EXERCISE MATERIAL Block Start
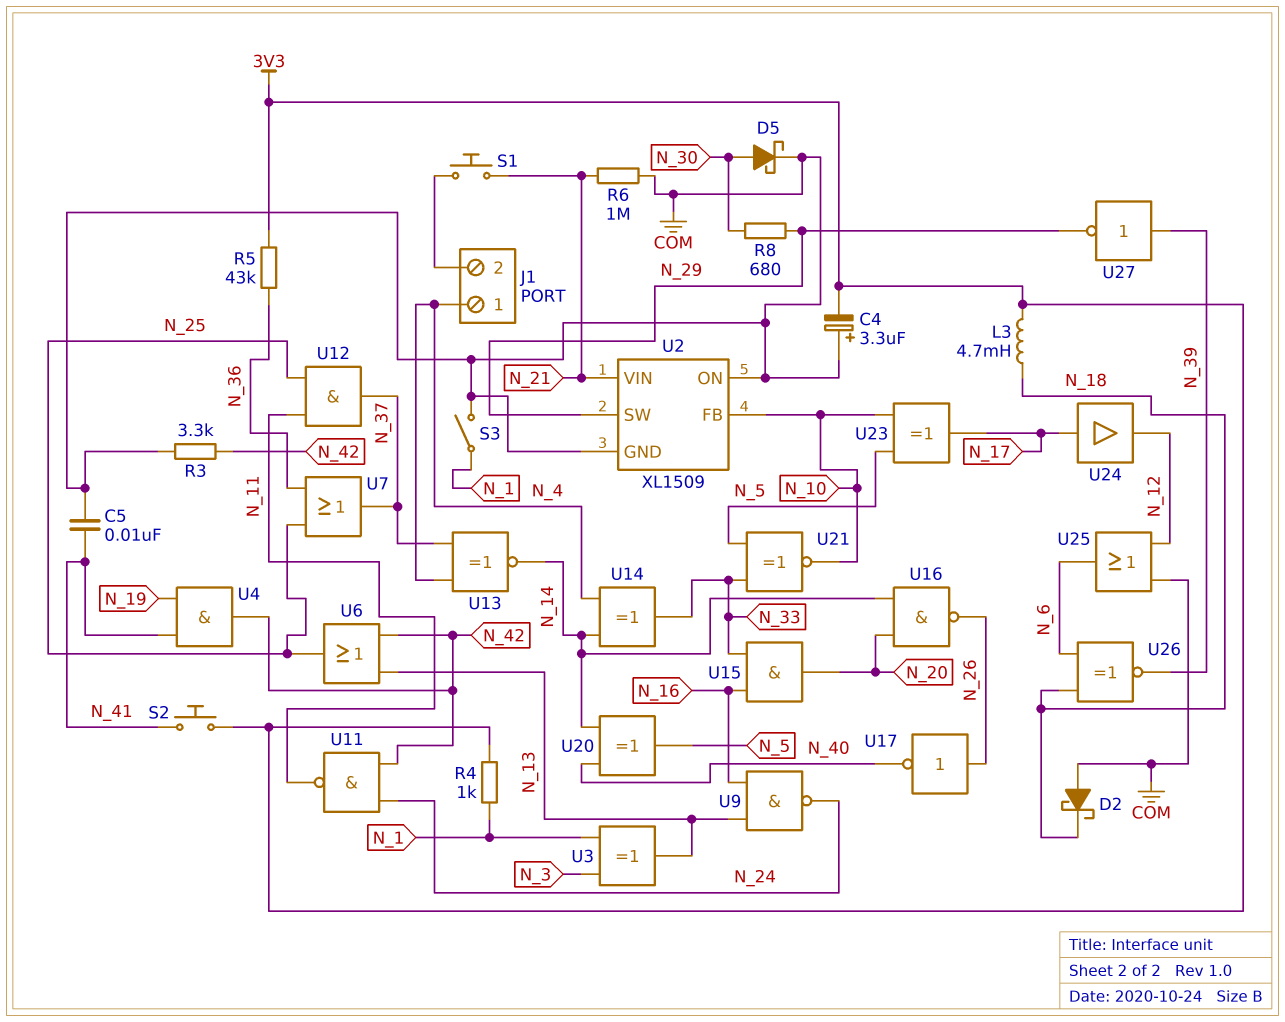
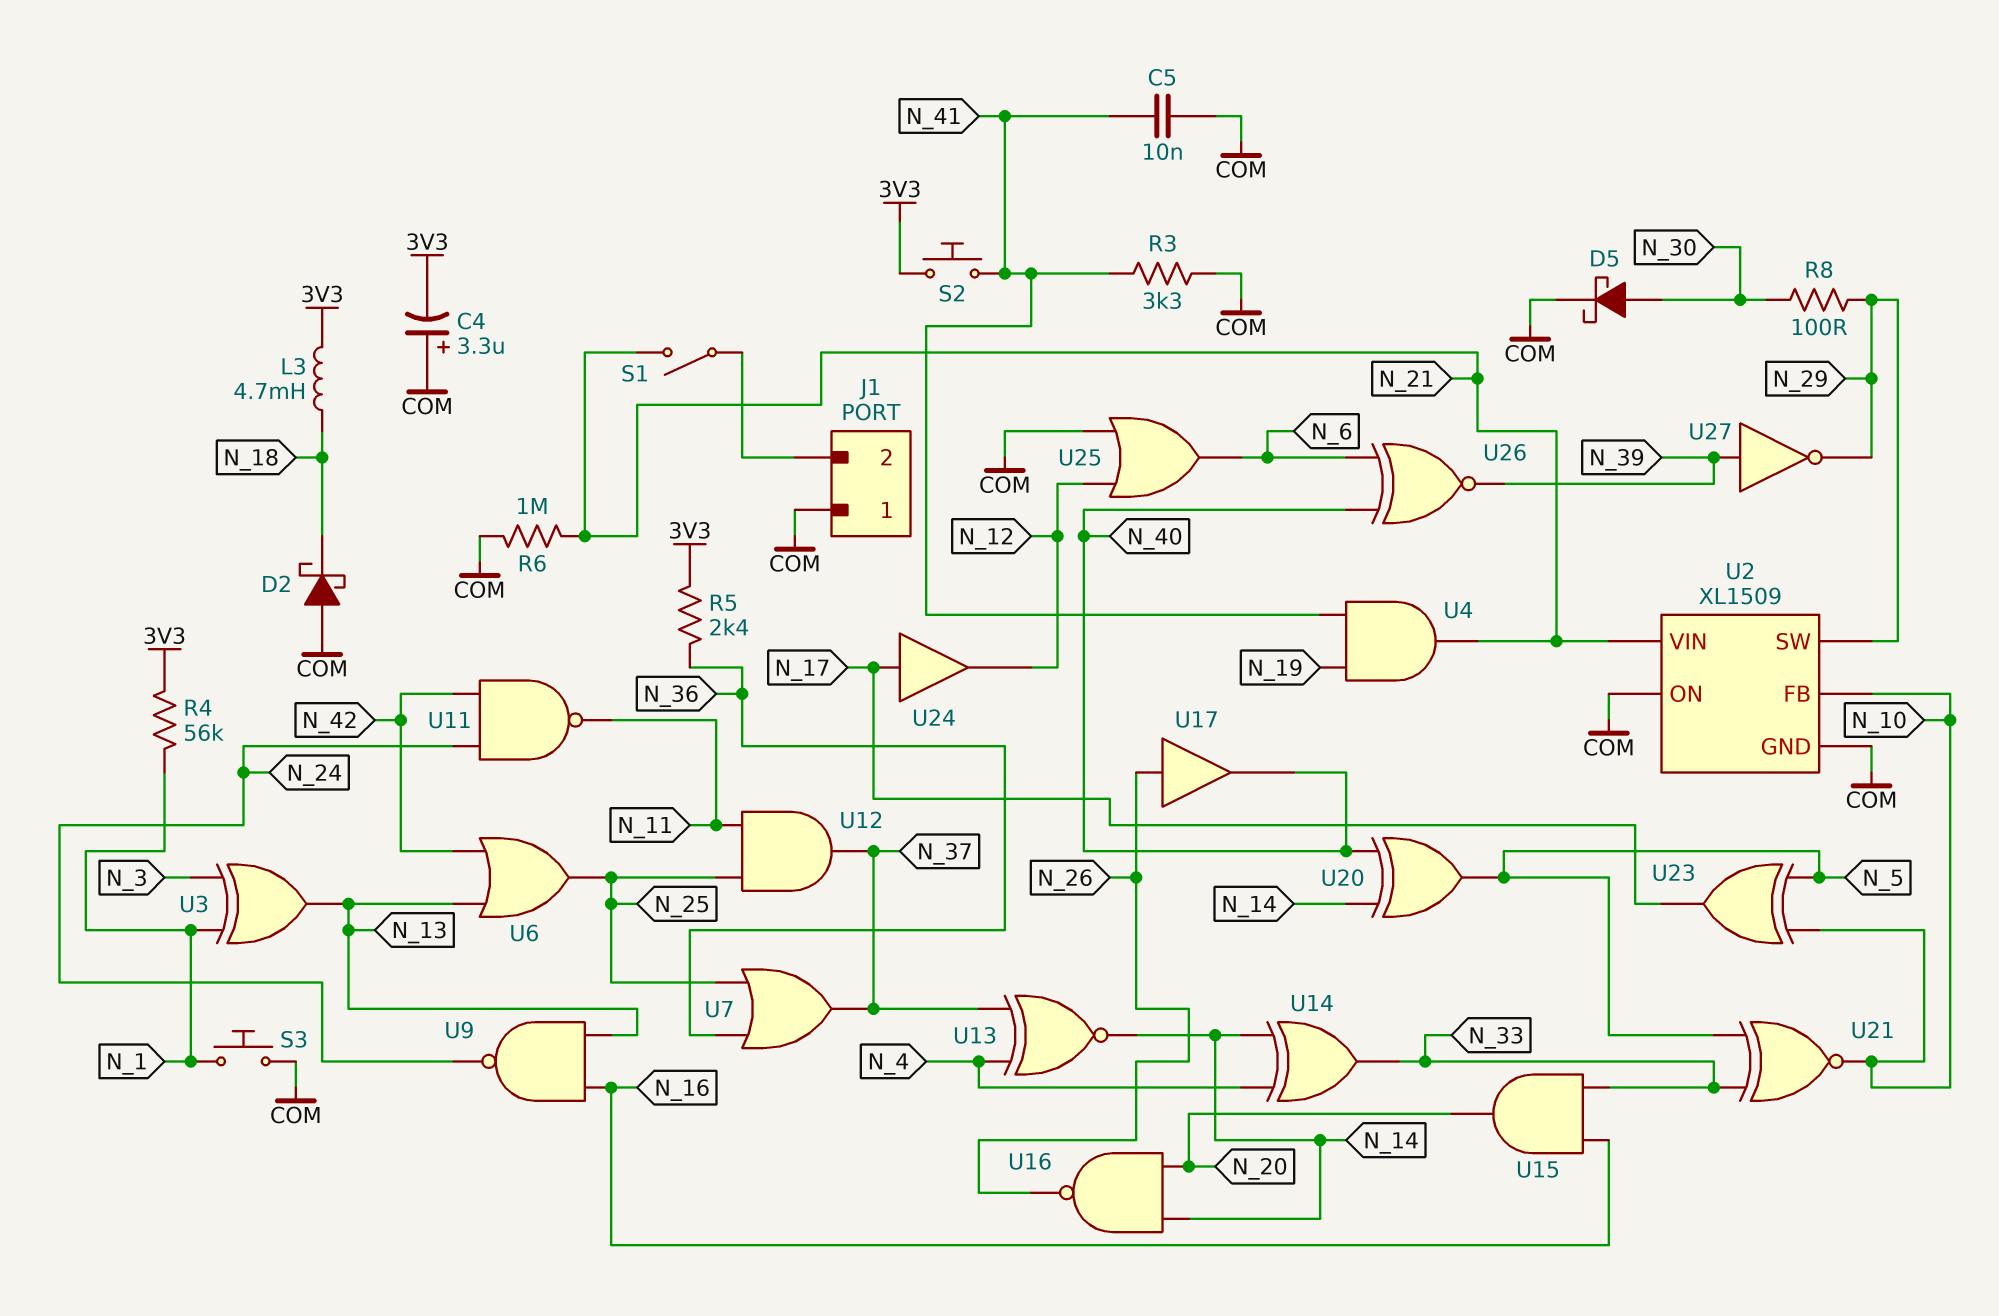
J1 pin 1: N_4 -> COM
R3: 3.3k (COM, N_42) -> 3.3k (COM, N_41)
R4: 1k (3V3, N_1) -> 56k (3V3, N_1)
R5: 43k (3V3, N_36) -> 2.4k (3V3, N_36)
R8: 680 (N_29, N_30) -> 100 (N_29, N_30)
S1: button (J1/2, N_21) -> switch (J1/2, N_21)
S3: switch (COM, N_1) -> button (COM, N_1)
U4: AND (in N_19, in N_41, out N_42) -> AND (in N_19, in N_41, out N_21)
U17: NOT (in N_26, out N_40) -> buffer (in N_26, out N_40)
U26: XNOR (in N_6, in N_18, out N_39) -> XNOR (in N_6, in N_40, out N_39)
EXERCISE MATERIAL Block End
## WHAT YOU SHOULD DO
Could you filter the entries above for lines holding the string "button" and copy them?

## RESPONSE BELOW
S1: button (J1/2, N_21) -> switch (J1/2, N_21)
S3: switch (COM, N_1) -> button (COM, N_1)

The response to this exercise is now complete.